### Given data
* * *

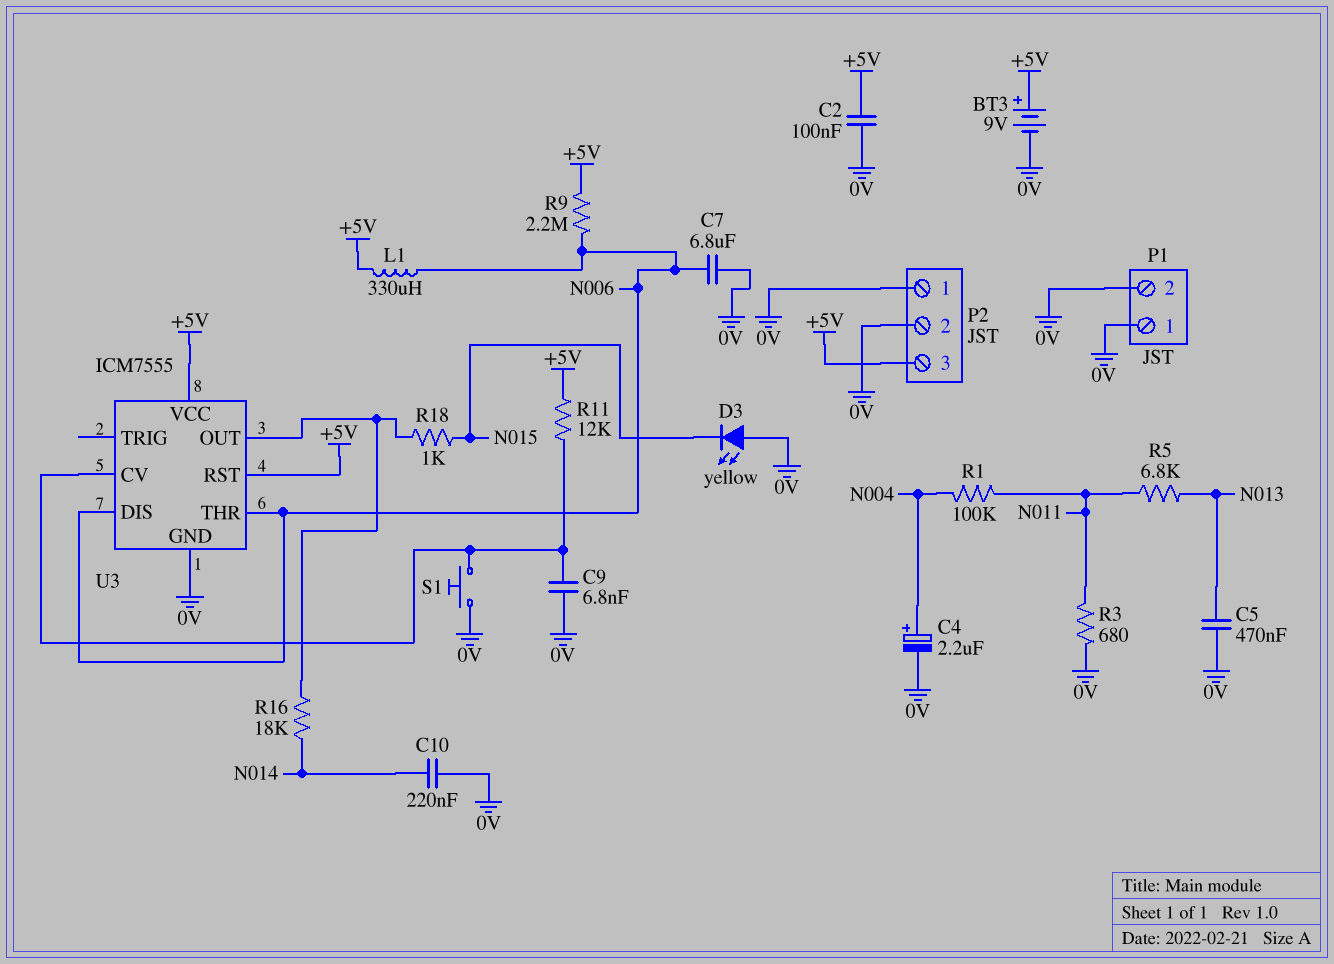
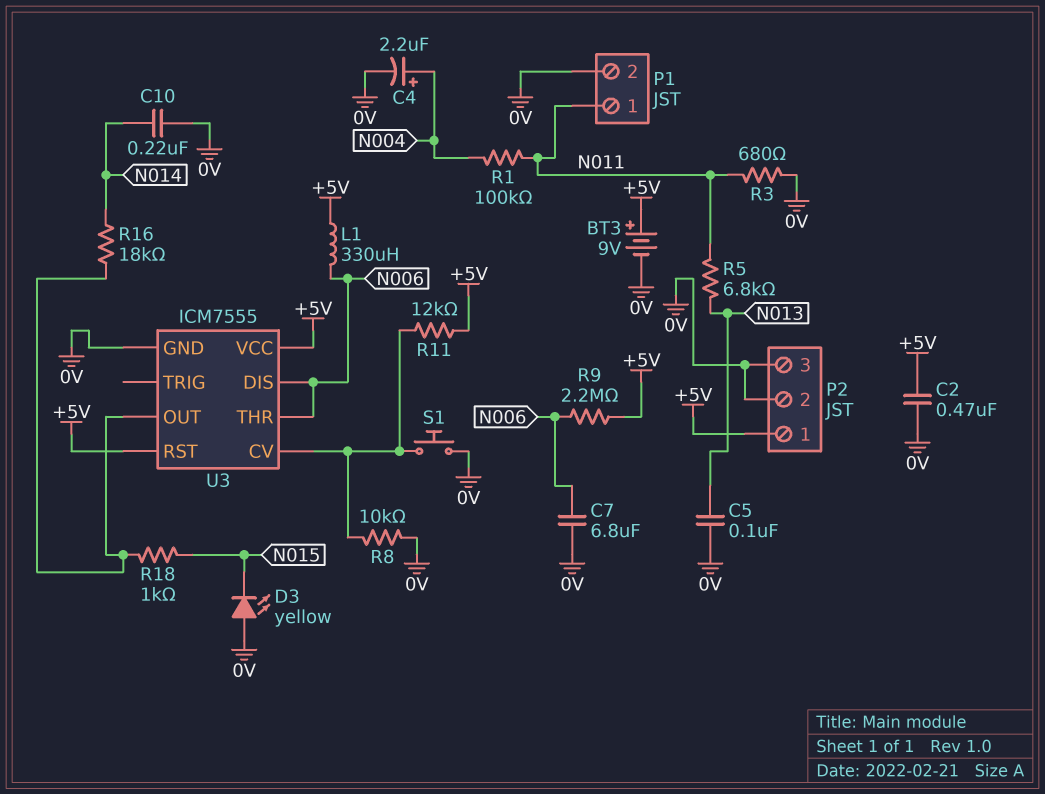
C2: 100nF (+5V, 0V) -> 470nF (+5V, 0V)
C5: 470nF (0V, N013) -> 100nF (0V, N013)
C9: 6.8nF (0V, U3/CV) -> none
P1 pin 1: 0V -> N011
P2 pin 1: 0V -> +5V
P2 pin 3: +5V -> 0V
R8: none -> 10k (0V, U3/CV)

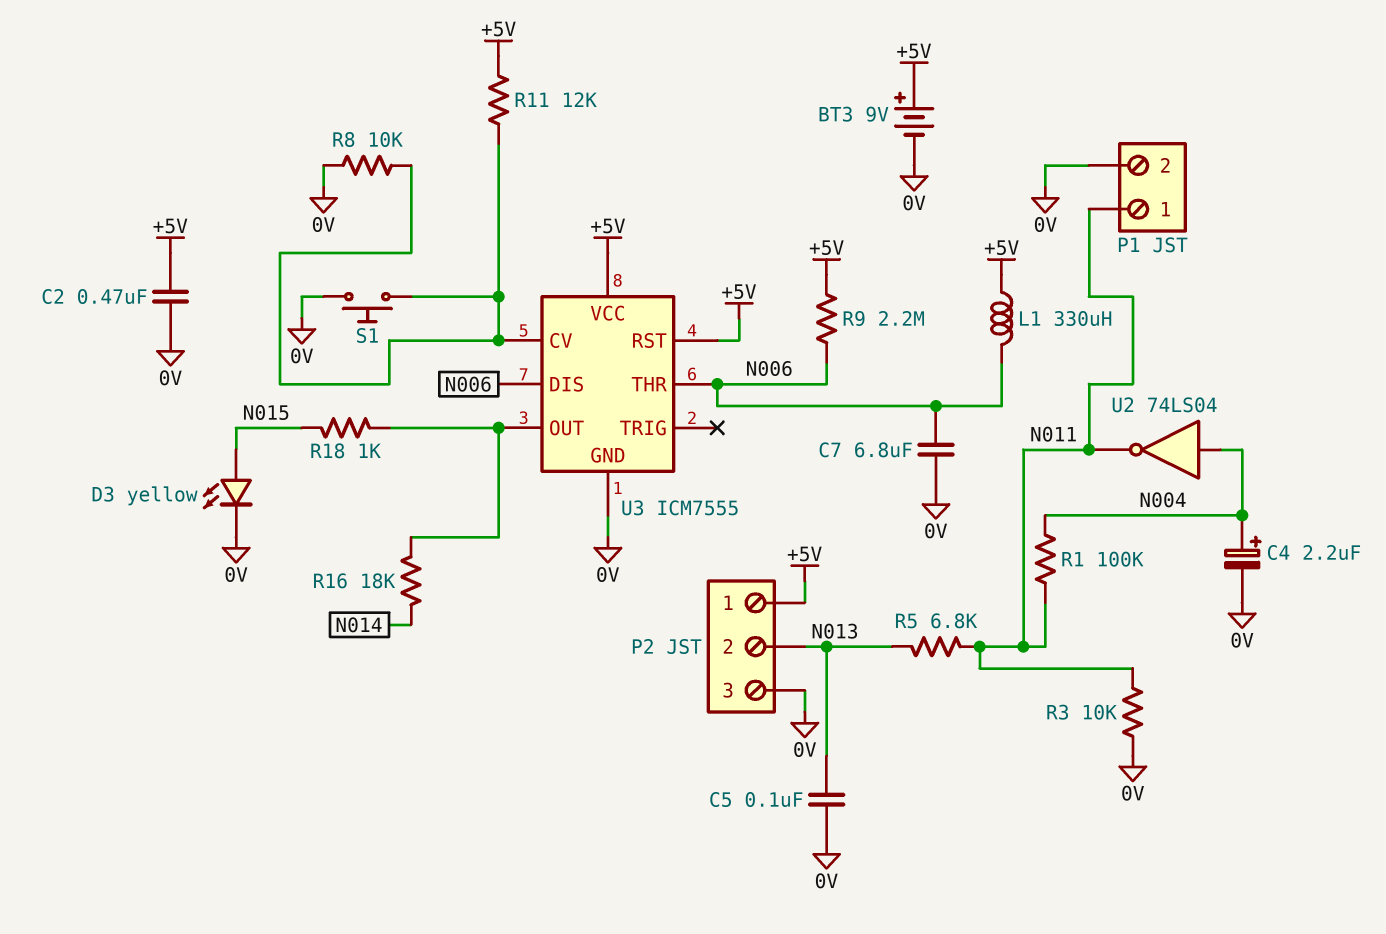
C10: 220nF (0V, N014) -> none
D3: LED yellow (A 0V, K N015) -> LED yellow (A N015, K 0V)
P2 pin 2: 0V -> N013
R3: 680 (0V, N011) -> 10k (0V, N011)
U2: none -> NOT 74LS04 (in N004, out N011)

* * *

### Try it
The word "none" may turn up on some lines of these records; say how many, with no other words.

### Written answer
4